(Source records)
***

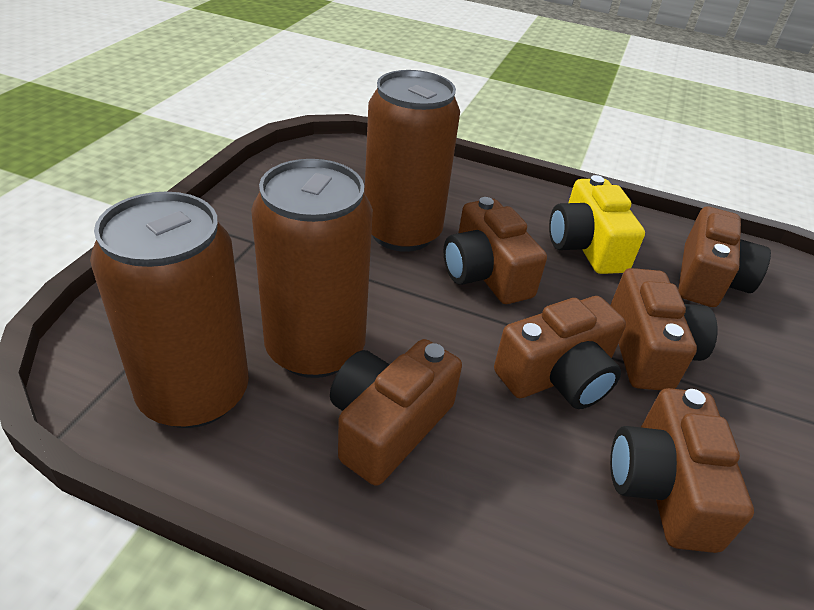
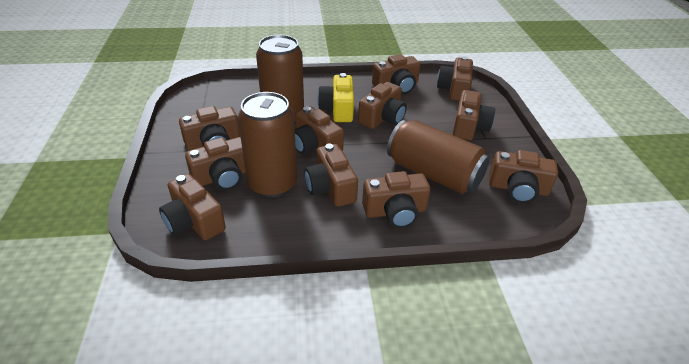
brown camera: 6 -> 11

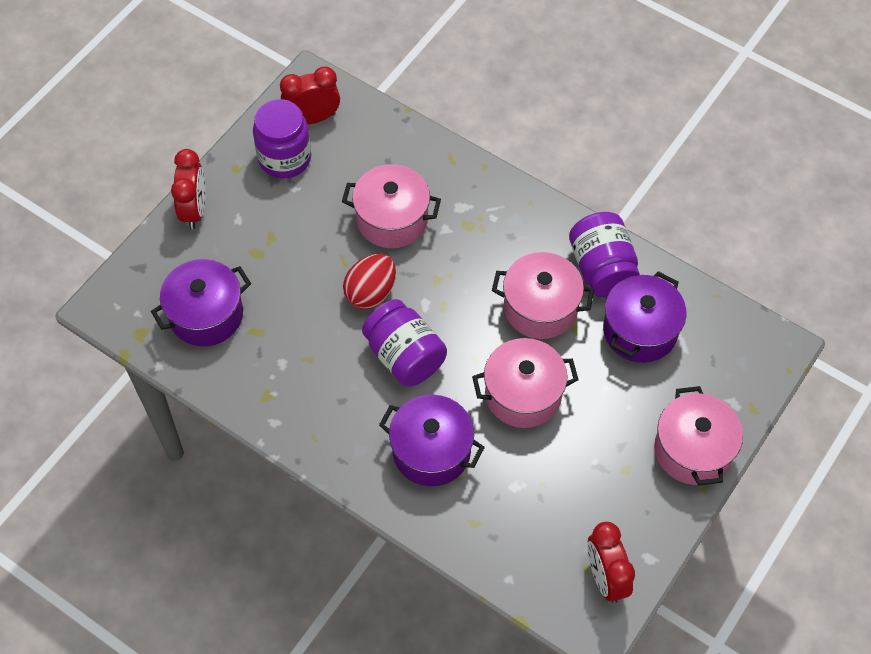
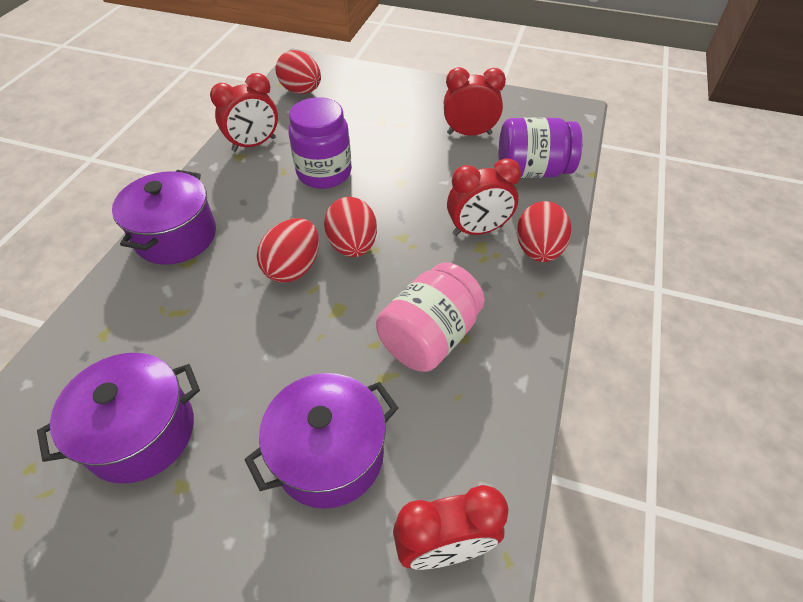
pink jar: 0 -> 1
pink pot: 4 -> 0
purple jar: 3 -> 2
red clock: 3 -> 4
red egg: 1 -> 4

***

» REQUIREMENT: Only the lines from the one with "pink jar: 0 -> 1" through the final line above belong in the answer, each retyped exactly.

» RESULT OF THE TASK:
pink jar: 0 -> 1
pink pot: 4 -> 0
purple jar: 3 -> 2
red clock: 3 -> 4
red egg: 1 -> 4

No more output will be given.